_TASK DIRECTIONS_
Give the records again in full, exactly as they appear.
BEGIN THE DATA
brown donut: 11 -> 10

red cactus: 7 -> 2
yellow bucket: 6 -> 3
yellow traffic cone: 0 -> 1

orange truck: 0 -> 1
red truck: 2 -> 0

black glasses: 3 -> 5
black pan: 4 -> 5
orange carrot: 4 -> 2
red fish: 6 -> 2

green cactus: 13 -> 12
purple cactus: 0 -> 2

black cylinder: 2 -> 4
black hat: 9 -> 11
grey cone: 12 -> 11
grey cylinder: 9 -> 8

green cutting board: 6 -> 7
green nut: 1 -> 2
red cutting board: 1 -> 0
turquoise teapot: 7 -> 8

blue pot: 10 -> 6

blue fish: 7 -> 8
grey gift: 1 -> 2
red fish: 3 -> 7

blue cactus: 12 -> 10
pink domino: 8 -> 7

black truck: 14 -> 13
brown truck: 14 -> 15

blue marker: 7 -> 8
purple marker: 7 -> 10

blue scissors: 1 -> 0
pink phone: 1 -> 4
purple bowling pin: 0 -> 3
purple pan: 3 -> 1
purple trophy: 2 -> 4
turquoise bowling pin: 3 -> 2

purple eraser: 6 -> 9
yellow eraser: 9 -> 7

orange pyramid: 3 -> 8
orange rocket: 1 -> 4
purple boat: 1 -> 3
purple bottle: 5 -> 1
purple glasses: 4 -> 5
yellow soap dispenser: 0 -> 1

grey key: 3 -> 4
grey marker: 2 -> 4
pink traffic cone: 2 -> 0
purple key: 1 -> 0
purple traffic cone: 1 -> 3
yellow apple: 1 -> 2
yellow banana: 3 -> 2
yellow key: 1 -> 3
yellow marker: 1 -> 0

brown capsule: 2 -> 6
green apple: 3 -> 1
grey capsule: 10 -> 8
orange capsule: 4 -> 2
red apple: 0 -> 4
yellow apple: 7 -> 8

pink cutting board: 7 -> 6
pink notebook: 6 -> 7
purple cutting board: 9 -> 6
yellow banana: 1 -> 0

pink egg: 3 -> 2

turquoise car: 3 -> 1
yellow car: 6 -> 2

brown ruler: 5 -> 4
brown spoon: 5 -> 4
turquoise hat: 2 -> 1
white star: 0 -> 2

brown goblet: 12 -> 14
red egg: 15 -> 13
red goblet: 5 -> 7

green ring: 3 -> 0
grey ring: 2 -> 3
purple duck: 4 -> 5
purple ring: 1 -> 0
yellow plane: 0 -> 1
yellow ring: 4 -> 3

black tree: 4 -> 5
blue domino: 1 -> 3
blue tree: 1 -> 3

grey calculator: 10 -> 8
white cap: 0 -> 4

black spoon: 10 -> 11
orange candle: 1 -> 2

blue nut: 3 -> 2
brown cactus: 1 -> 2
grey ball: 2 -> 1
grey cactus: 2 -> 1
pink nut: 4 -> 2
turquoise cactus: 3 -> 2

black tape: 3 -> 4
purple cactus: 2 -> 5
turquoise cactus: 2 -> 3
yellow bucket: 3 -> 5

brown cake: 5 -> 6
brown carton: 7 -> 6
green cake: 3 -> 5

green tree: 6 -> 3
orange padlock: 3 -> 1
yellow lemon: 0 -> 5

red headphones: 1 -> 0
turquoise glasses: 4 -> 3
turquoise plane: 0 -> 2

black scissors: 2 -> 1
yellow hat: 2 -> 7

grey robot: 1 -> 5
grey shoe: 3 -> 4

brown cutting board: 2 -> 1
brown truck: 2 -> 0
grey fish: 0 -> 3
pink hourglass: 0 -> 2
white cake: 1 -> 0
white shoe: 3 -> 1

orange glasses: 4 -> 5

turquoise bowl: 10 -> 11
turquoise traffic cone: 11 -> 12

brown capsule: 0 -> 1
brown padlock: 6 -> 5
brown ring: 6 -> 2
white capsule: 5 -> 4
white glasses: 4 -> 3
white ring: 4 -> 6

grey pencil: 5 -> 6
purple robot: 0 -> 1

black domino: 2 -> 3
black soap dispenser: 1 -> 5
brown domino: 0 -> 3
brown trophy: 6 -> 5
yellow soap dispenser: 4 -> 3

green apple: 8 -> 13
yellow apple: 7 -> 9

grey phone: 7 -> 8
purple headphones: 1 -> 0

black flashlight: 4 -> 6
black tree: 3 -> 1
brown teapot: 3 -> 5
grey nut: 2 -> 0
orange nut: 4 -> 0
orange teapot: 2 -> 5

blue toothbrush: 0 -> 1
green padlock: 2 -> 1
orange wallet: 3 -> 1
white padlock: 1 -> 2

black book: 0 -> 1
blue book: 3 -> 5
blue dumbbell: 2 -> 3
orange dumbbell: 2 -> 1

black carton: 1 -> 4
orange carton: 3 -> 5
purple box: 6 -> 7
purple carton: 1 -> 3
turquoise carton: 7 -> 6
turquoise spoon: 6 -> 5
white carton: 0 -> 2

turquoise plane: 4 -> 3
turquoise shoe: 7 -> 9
END THE DATA
_ANSWER TO THE EXERCISE_
brown donut: 11 -> 10

red cactus: 7 -> 2
yellow bucket: 6 -> 3
yellow traffic cone: 0 -> 1

orange truck: 0 -> 1
red truck: 2 -> 0

black glasses: 3 -> 5
black pan: 4 -> 5
orange carrot: 4 -> 2
red fish: 6 -> 2

green cactus: 13 -> 12
purple cactus: 0 -> 2

black cylinder: 2 -> 4
black hat: 9 -> 11
grey cone: 12 -> 11
grey cylinder: 9 -> 8

green cutting board: 6 -> 7
green nut: 1 -> 2
red cutting board: 1 -> 0
turquoise teapot: 7 -> 8

blue pot: 10 -> 6

blue fish: 7 -> 8
grey gift: 1 -> 2
red fish: 3 -> 7

blue cactus: 12 -> 10
pink domino: 8 -> 7

black truck: 14 -> 13
brown truck: 14 -> 15

blue marker: 7 -> 8
purple marker: 7 -> 10

blue scissors: 1 -> 0
pink phone: 1 -> 4
purple bowling pin: 0 -> 3
purple pan: 3 -> 1
purple trophy: 2 -> 4
turquoise bowling pin: 3 -> 2

purple eraser: 6 -> 9
yellow eraser: 9 -> 7

orange pyramid: 3 -> 8
orange rocket: 1 -> 4
purple boat: 1 -> 3
purple bottle: 5 -> 1
purple glasses: 4 -> 5
yellow soap dispenser: 0 -> 1

grey key: 3 -> 4
grey marker: 2 -> 4
pink traffic cone: 2 -> 0
purple key: 1 -> 0
purple traffic cone: 1 -> 3
yellow apple: 1 -> 2
yellow banana: 3 -> 2
yellow key: 1 -> 3
yellow marker: 1 -> 0

brown capsule: 2 -> 6
green apple: 3 -> 1
grey capsule: 10 -> 8
orange capsule: 4 -> 2
red apple: 0 -> 4
yellow apple: 7 -> 8

pink cutting board: 7 -> 6
pink notebook: 6 -> 7
purple cutting board: 9 -> 6
yellow banana: 1 -> 0

pink egg: 3 -> 2

turquoise car: 3 -> 1
yellow car: 6 -> 2

brown ruler: 5 -> 4
brown spoon: 5 -> 4
turquoise hat: 2 -> 1
white star: 0 -> 2

brown goblet: 12 -> 14
red egg: 15 -> 13
red goblet: 5 -> 7

green ring: 3 -> 0
grey ring: 2 -> 3
purple duck: 4 -> 5
purple ring: 1 -> 0
yellow plane: 0 -> 1
yellow ring: 4 -> 3

black tree: 4 -> 5
blue domino: 1 -> 3
blue tree: 1 -> 3

grey calculator: 10 -> 8
white cap: 0 -> 4

black spoon: 10 -> 11
orange candle: 1 -> 2

blue nut: 3 -> 2
brown cactus: 1 -> 2
grey ball: 2 -> 1
grey cactus: 2 -> 1
pink nut: 4 -> 2
turquoise cactus: 3 -> 2

black tape: 3 -> 4
purple cactus: 2 -> 5
turquoise cactus: 2 -> 3
yellow bucket: 3 -> 5

brown cake: 5 -> 6
brown carton: 7 -> 6
green cake: 3 -> 5

green tree: 6 -> 3
orange padlock: 3 -> 1
yellow lemon: 0 -> 5

red headphones: 1 -> 0
turquoise glasses: 4 -> 3
turquoise plane: 0 -> 2

black scissors: 2 -> 1
yellow hat: 2 -> 7

grey robot: 1 -> 5
grey shoe: 3 -> 4

brown cutting board: 2 -> 1
brown truck: 2 -> 0
grey fish: 0 -> 3
pink hourglass: 0 -> 2
white cake: 1 -> 0
white shoe: 3 -> 1

orange glasses: 4 -> 5

turquoise bowl: 10 -> 11
turquoise traffic cone: 11 -> 12

brown capsule: 0 -> 1
brown padlock: 6 -> 5
brown ring: 6 -> 2
white capsule: 5 -> 4
white glasses: 4 -> 3
white ring: 4 -> 6

grey pencil: 5 -> 6
purple robot: 0 -> 1

black domino: 2 -> 3
black soap dispenser: 1 -> 5
brown domino: 0 -> 3
brown trophy: 6 -> 5
yellow soap dispenser: 4 -> 3

green apple: 8 -> 13
yellow apple: 7 -> 9

grey phone: 7 -> 8
purple headphones: 1 -> 0

black flashlight: 4 -> 6
black tree: 3 -> 1
brown teapot: 3 -> 5
grey nut: 2 -> 0
orange nut: 4 -> 0
orange teapot: 2 -> 5

blue toothbrush: 0 -> 1
green padlock: 2 -> 1
orange wallet: 3 -> 1
white padlock: 1 -> 2

black book: 0 -> 1
blue book: 3 -> 5
blue dumbbell: 2 -> 3
orange dumbbell: 2 -> 1

black carton: 1 -> 4
orange carton: 3 -> 5
purple box: 6 -> 7
purple carton: 1 -> 3
turquoise carton: 7 -> 6
turquoise spoon: 6 -> 5
white carton: 0 -> 2

turquoise plane: 4 -> 3
turquoise shoe: 7 -> 9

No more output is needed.